● **Brief**
Go over the data and copy out each line with "plus" in it.

╭─ Extracted material

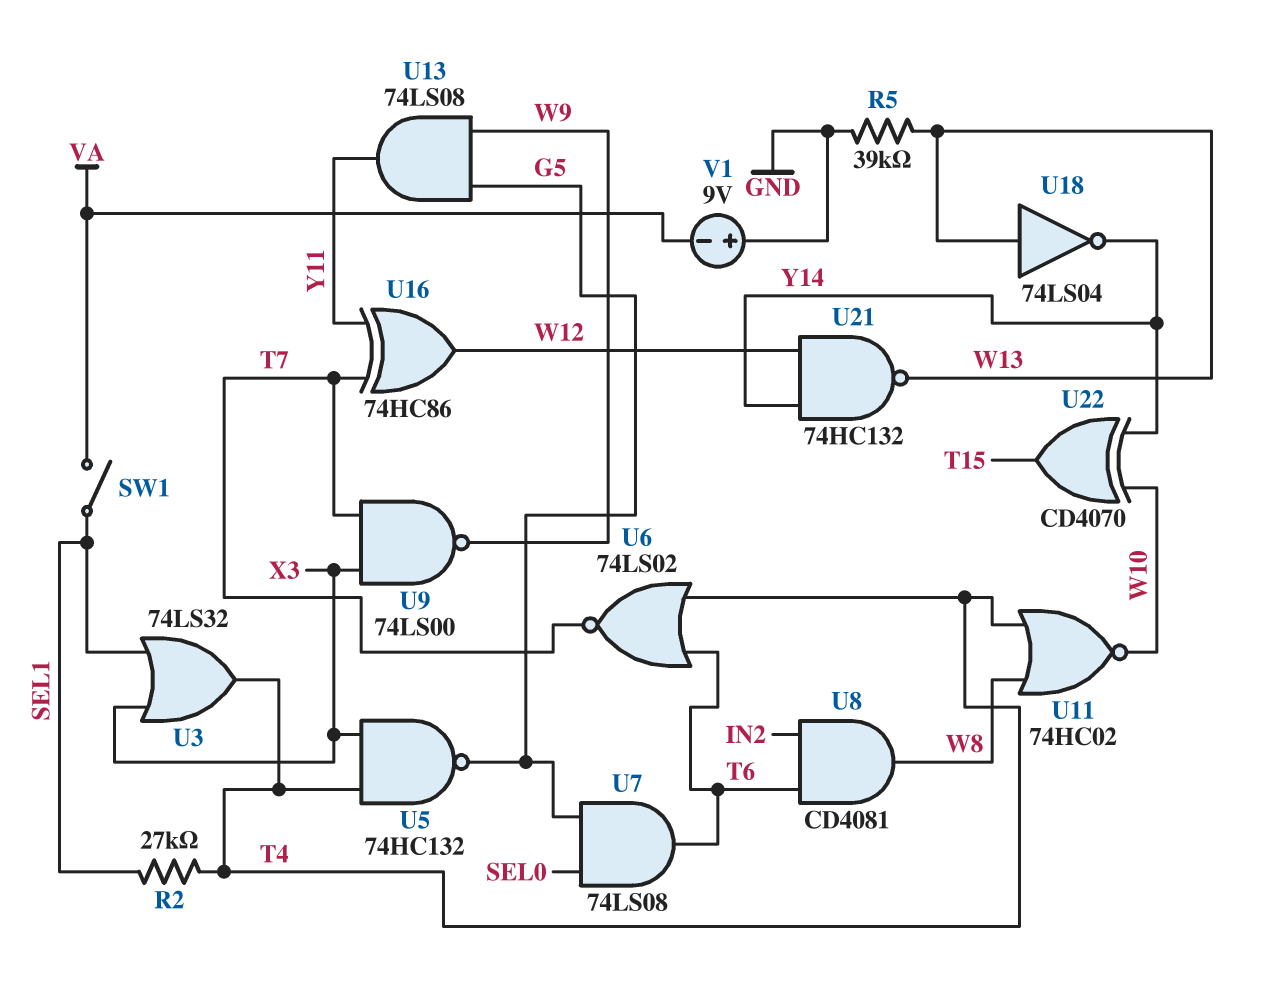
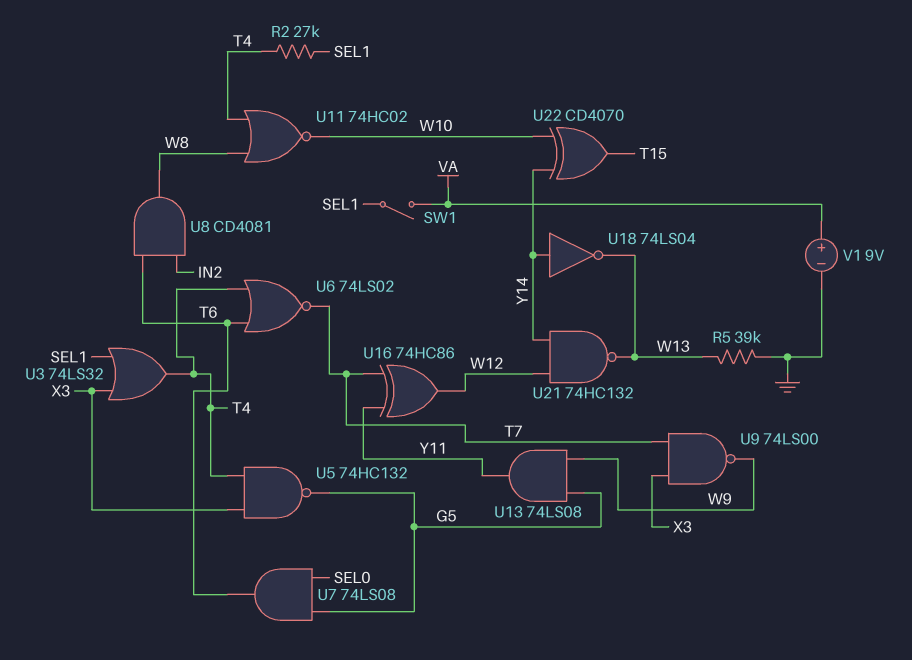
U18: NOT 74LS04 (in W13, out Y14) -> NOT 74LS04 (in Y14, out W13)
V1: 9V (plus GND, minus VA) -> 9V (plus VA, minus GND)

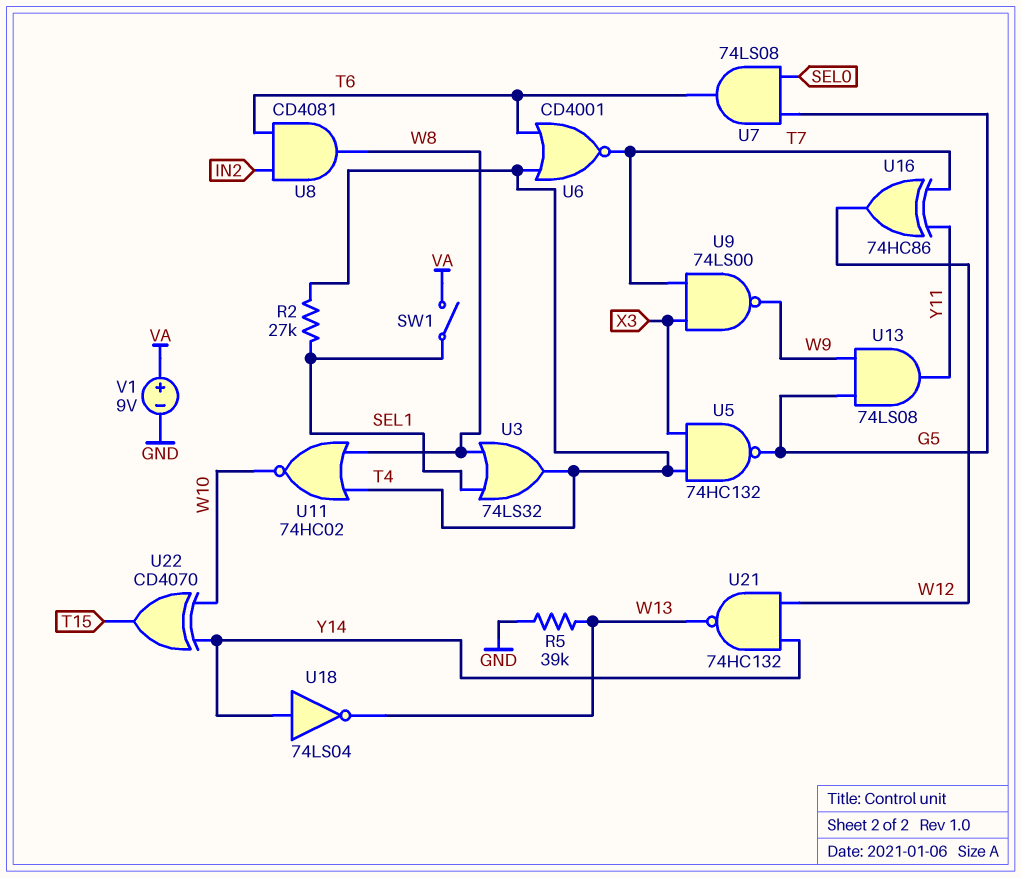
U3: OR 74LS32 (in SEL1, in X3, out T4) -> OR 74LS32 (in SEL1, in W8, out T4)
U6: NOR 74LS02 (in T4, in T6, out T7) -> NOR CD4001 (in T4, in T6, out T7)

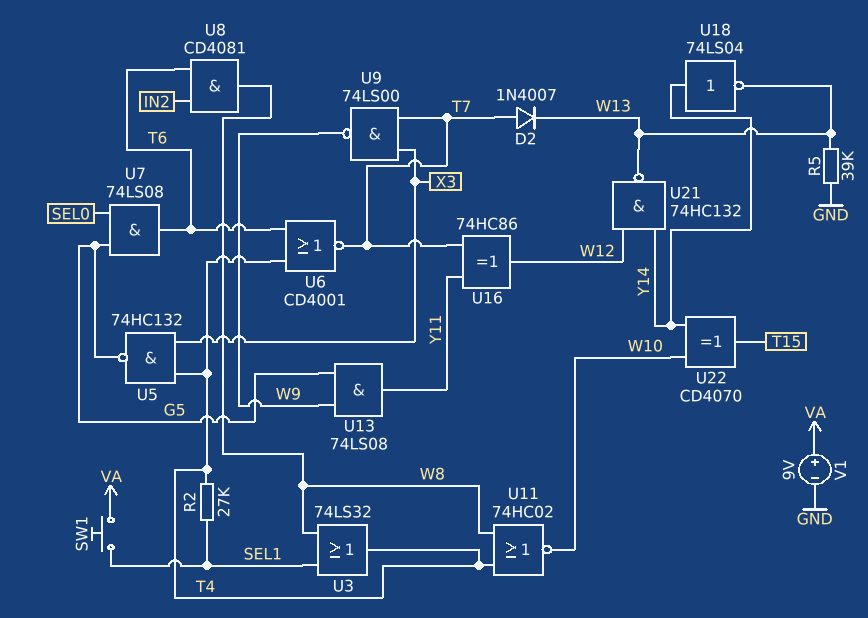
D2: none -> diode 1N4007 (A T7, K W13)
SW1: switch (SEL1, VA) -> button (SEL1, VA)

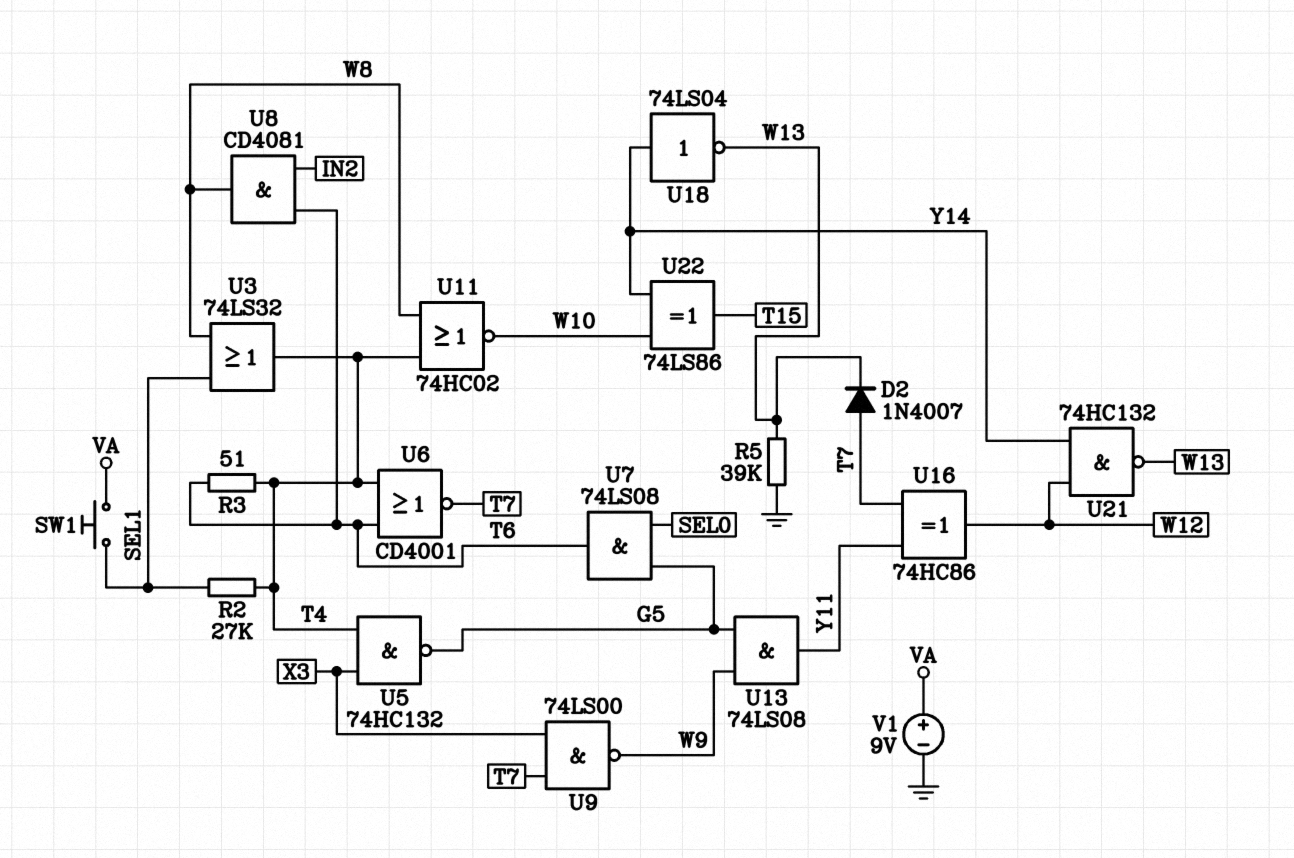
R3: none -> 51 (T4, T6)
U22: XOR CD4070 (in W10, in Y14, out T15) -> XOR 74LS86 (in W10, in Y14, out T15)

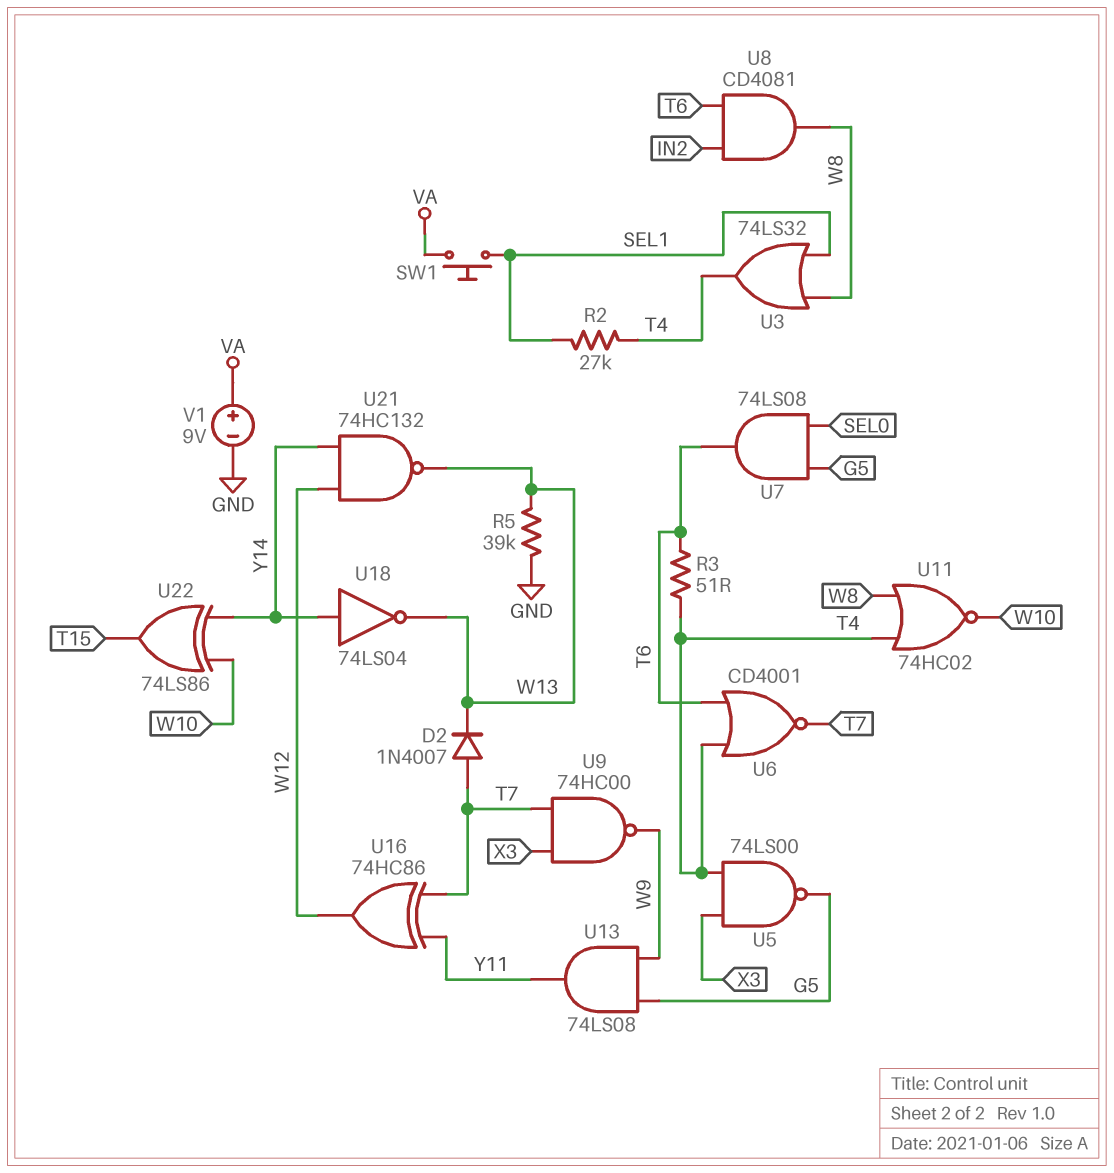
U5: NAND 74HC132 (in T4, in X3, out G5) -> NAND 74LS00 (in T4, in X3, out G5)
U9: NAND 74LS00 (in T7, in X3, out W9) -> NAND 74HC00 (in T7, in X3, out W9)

╰─
╭─ Extracted material

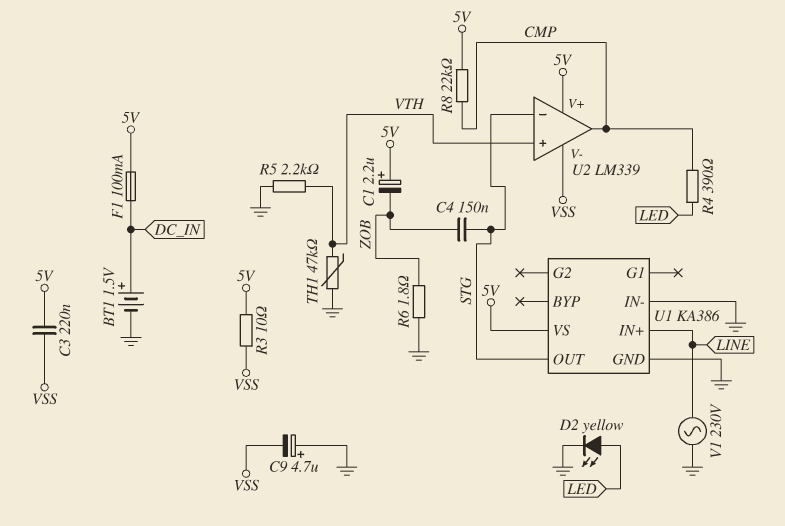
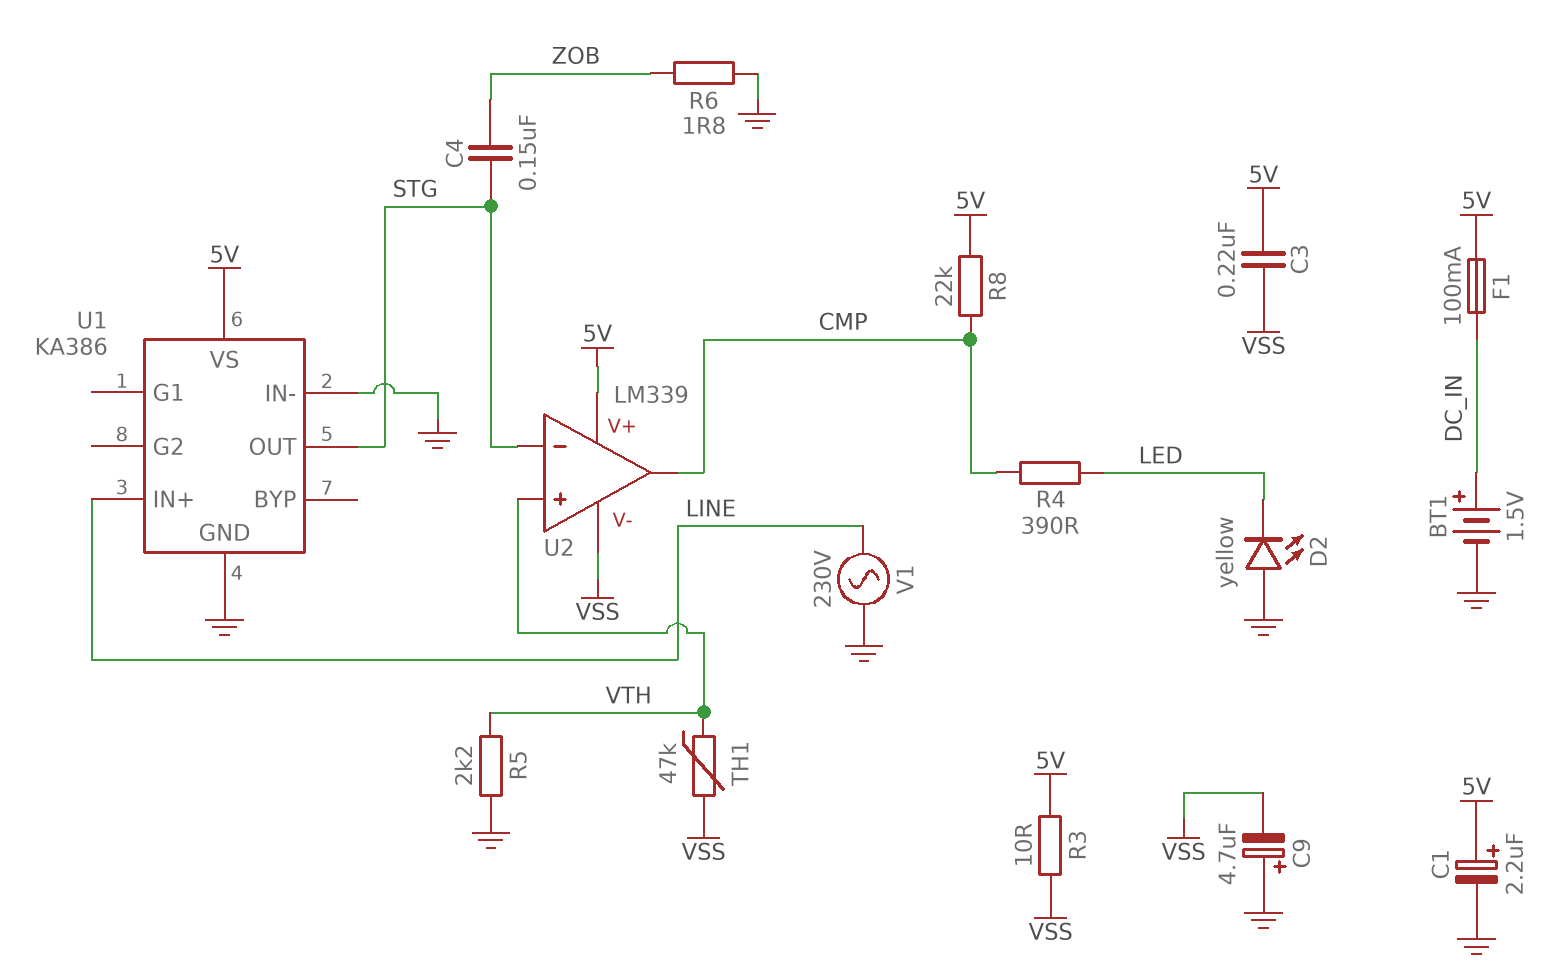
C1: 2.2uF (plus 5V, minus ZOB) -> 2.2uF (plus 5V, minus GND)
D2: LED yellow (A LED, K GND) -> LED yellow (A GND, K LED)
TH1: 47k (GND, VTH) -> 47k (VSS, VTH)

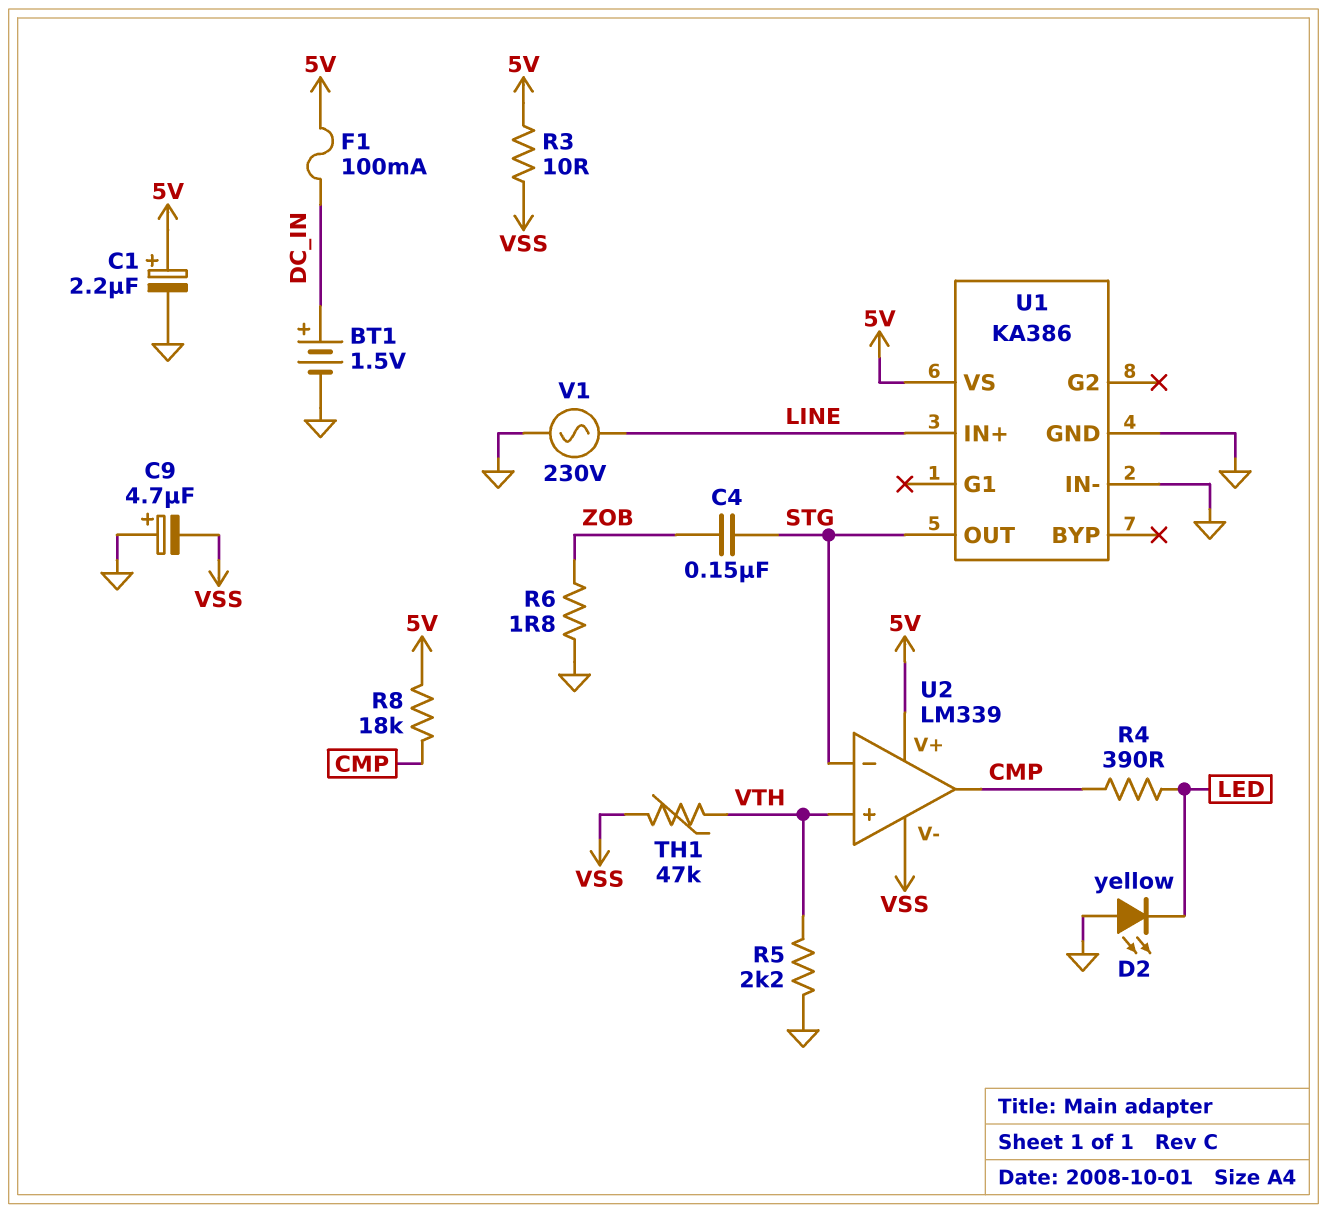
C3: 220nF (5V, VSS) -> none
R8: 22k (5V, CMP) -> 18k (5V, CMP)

╰─

● **The answer**
V1: 9V (plus GND, minus VA) -> 9V (plus VA, minus GND)
C1: 2.2uF (plus 5V, minus ZOB) -> 2.2uF (plus 5V, minus GND)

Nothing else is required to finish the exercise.